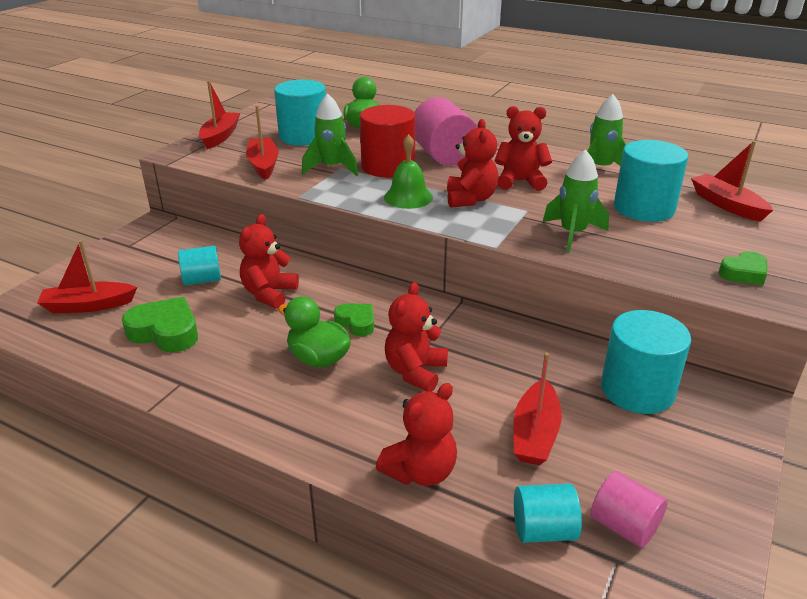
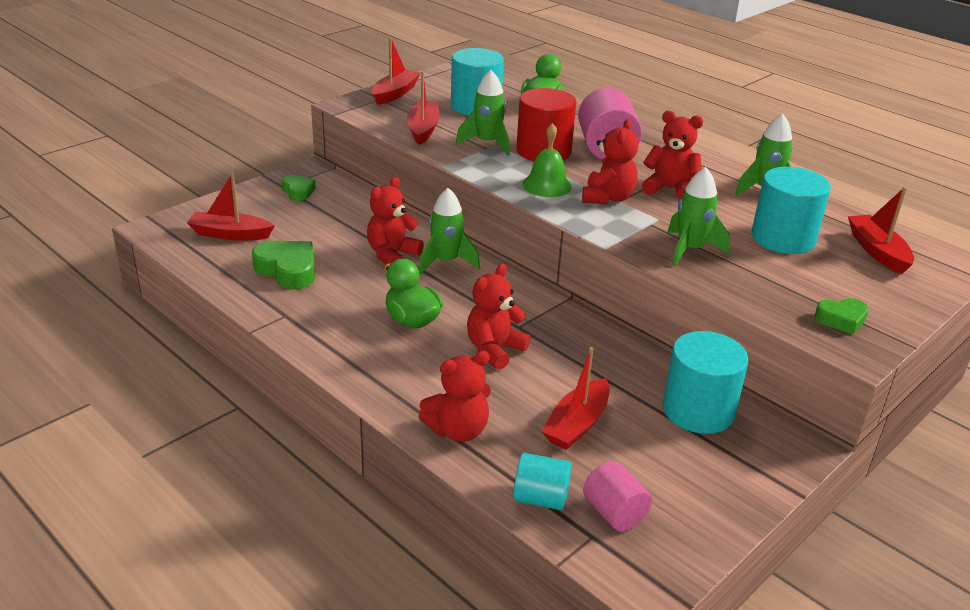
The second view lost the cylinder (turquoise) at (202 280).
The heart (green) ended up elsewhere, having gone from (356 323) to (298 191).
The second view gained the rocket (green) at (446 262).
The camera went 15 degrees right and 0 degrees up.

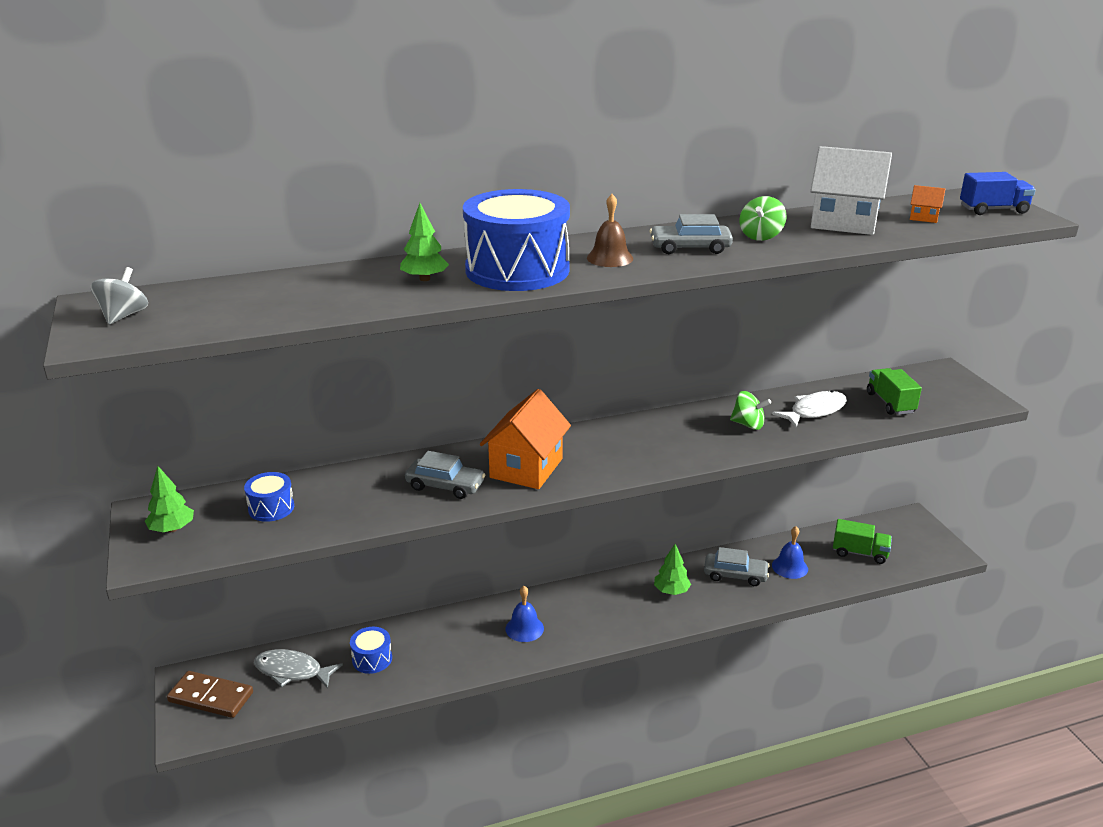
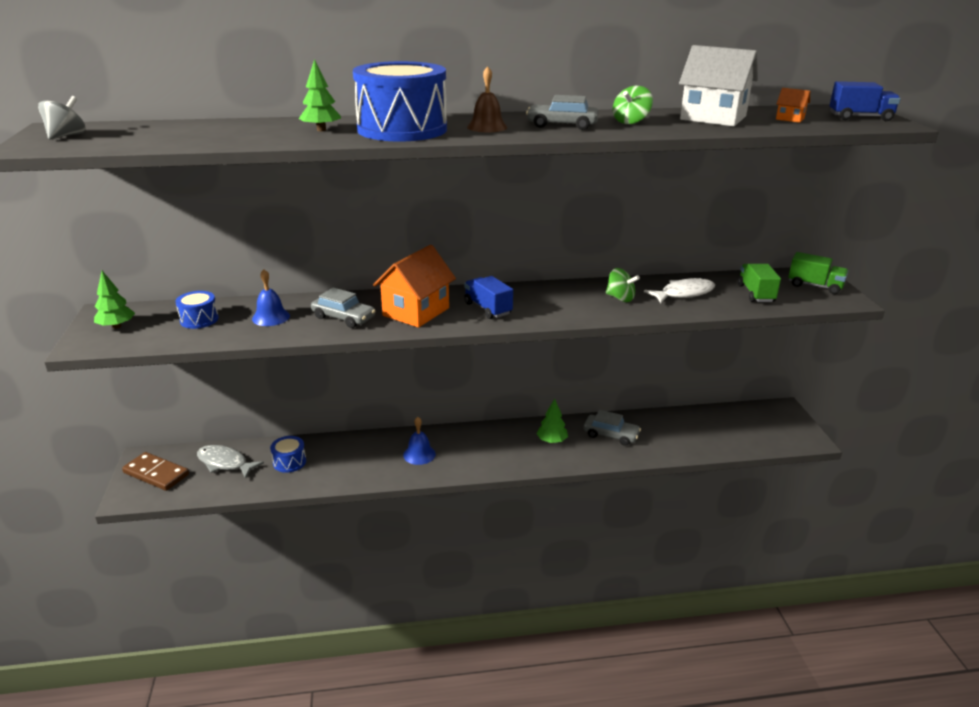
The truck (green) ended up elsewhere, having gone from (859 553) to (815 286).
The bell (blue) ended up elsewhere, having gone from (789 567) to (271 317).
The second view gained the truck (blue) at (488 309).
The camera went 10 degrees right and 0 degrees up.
...
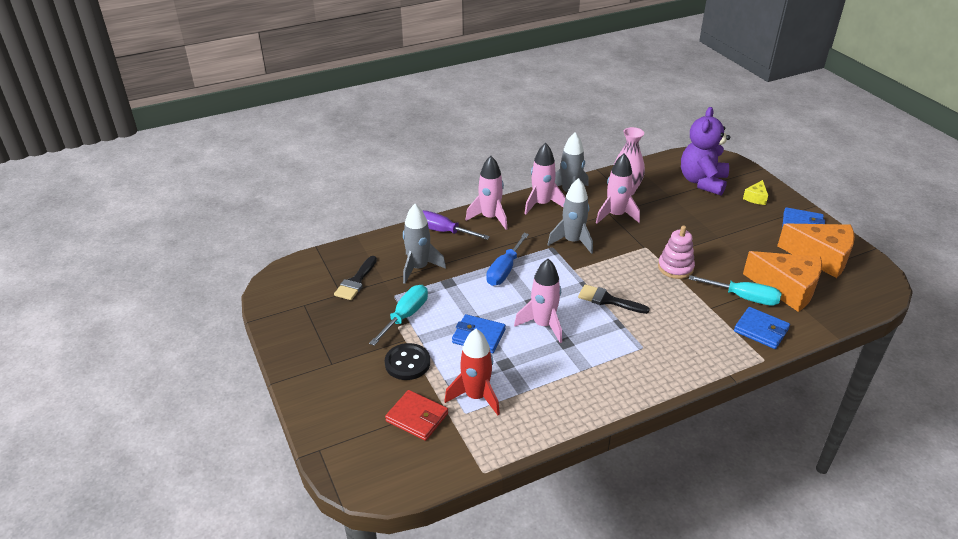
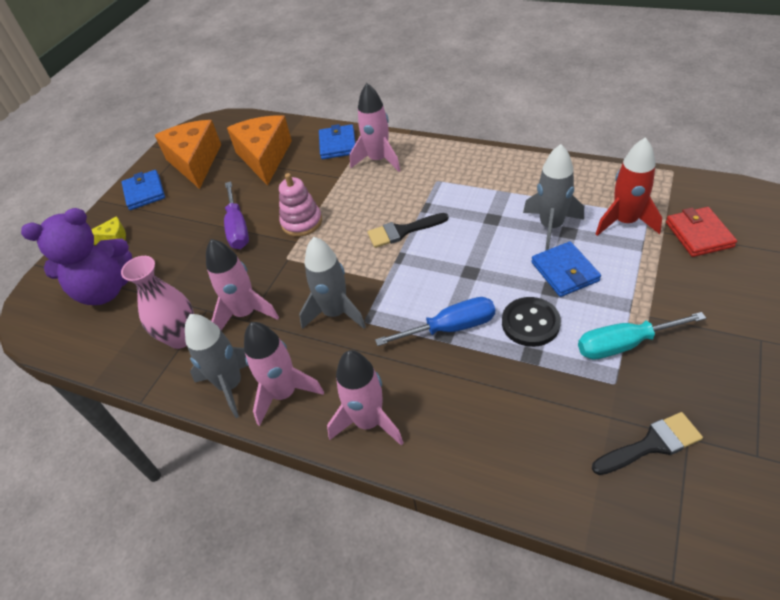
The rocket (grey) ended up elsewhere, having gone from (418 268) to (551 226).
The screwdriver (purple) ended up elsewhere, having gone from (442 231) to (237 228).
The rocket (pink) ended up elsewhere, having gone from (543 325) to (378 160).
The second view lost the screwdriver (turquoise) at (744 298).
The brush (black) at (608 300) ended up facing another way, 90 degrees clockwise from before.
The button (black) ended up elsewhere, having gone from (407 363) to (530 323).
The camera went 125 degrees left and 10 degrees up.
---
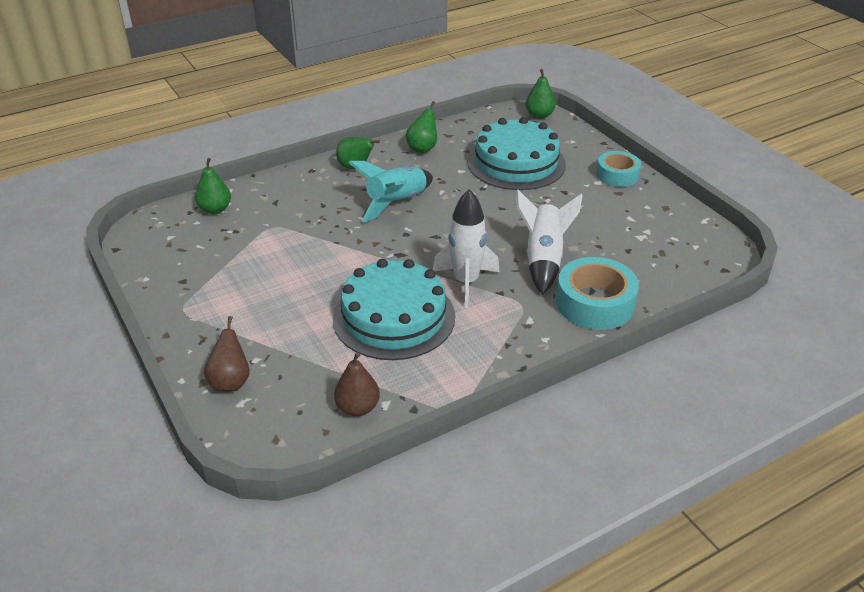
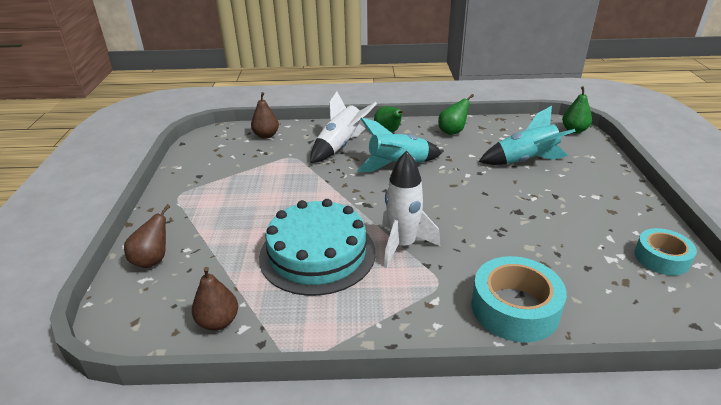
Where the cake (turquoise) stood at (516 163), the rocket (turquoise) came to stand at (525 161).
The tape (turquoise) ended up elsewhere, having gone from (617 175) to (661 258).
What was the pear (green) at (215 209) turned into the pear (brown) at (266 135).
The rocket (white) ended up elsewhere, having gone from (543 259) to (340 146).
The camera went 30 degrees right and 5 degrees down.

_TASK DIRECTIONS_
Above are the entries. Copy exactly the part that opens with the line containing "The second view lost the cylinder" and closes with the line containing "The second view gained the rocket", and no more.

_ANSWER FOR THE TASK_
The second view lost the cylinder (turquoise) at (202 280).
The heart (green) ended up elsewhere, having gone from (356 323) to (298 191).
The second view gained the rocket (green) at (446 262).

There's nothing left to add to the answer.